_INSTRUCTIONS FOR THE TASK_
From the records below, state how many lines hold the string "camera", without any other text.

_STUDY MATERIAL_
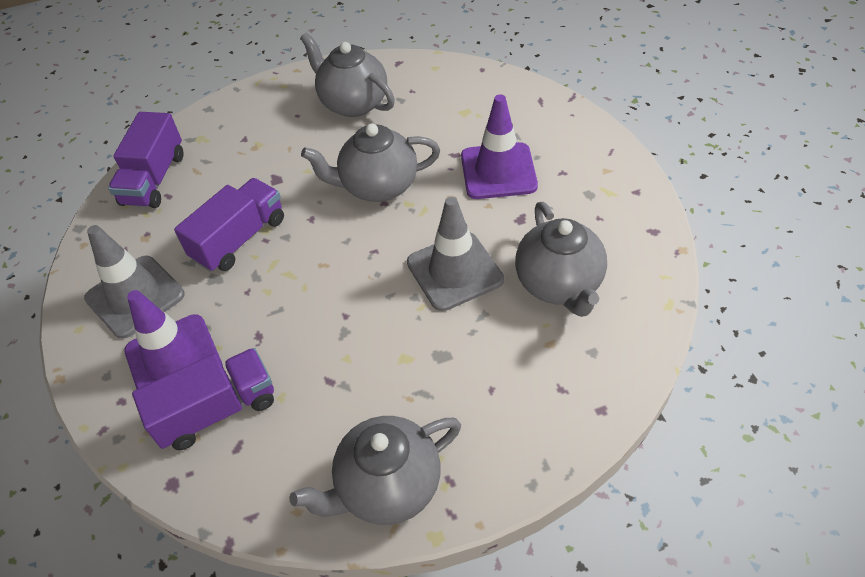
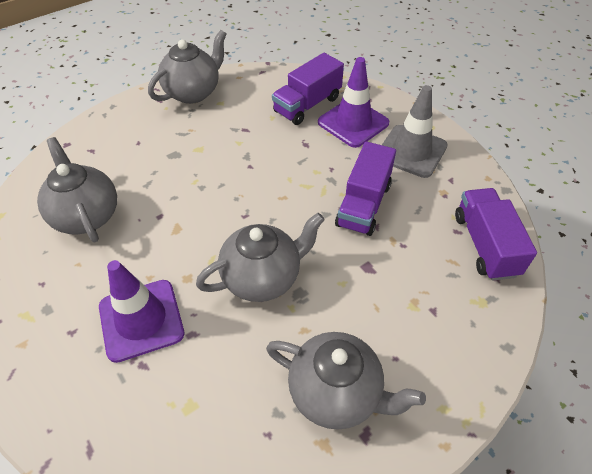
camera: 160 degrees right, 0 degrees up
grey traffic cone [407,197,504,311] -> none

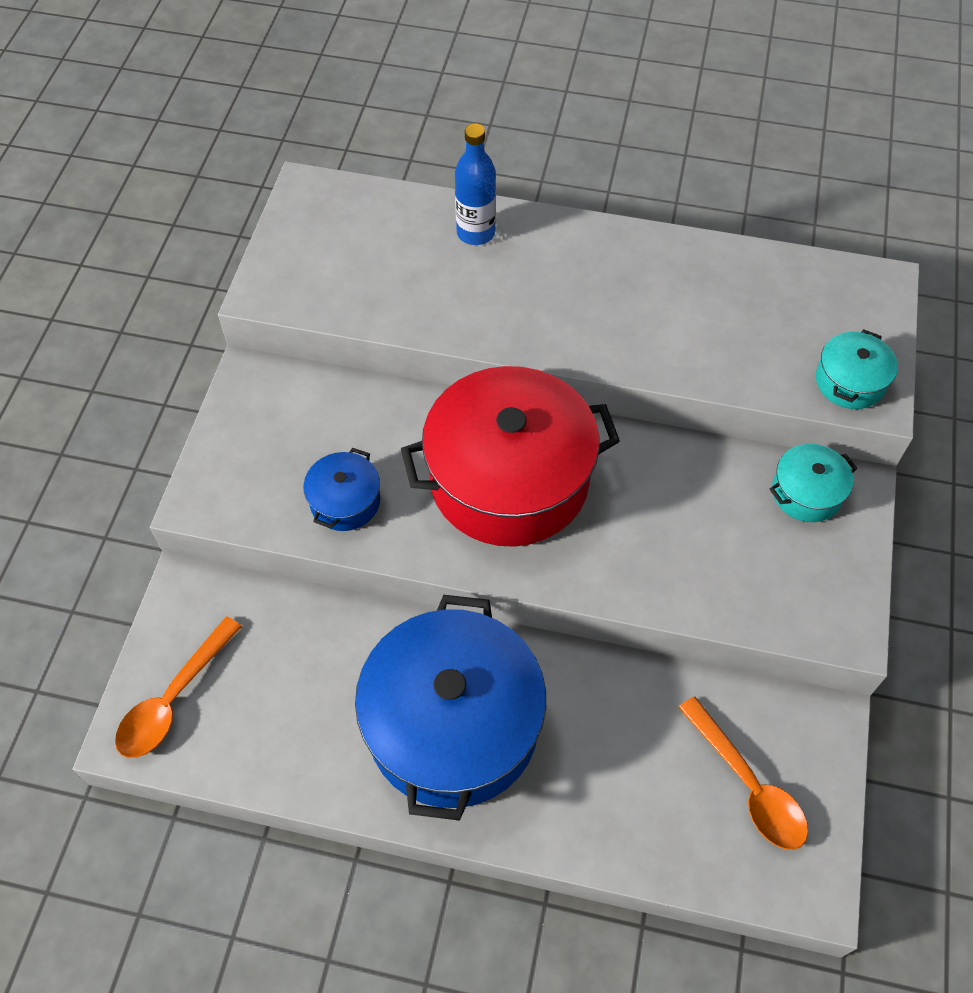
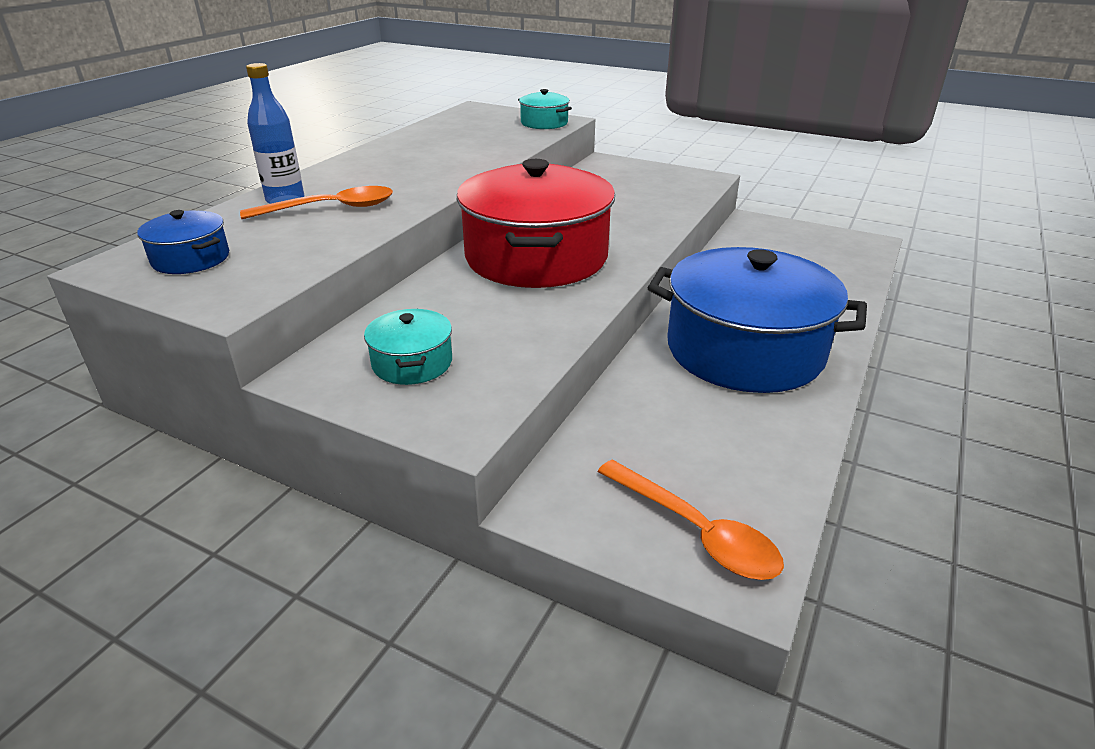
camera: 75 degrees left, 25 degrees down
blue pot [303,448,380,531] -> blue pot moved to [137,210,229,274]
orange spoon [678,696,808,850] -> orange spoon moved to [240,186,393,219]
turquoise pot [769,444,857,522] -> turquoise pot moved to [364,309,452,385]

_RESPONSE_
2